▶ _RECORDED INFORMATION_
----------

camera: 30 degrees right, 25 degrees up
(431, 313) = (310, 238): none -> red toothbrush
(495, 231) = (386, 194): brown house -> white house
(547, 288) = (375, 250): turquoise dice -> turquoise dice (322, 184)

----------

▶ _WORK REQUEST_
The entire listing above should be returned exactly as written.

▶ _ANSWER SPACE_
camera: 30 degrees right, 25 degrees up
(431, 313) = (310, 238): none -> red toothbrush
(495, 231) = (386, 194): brown house -> white house
(547, 288) = (375, 250): turquoise dice -> turquoise dice (322, 184)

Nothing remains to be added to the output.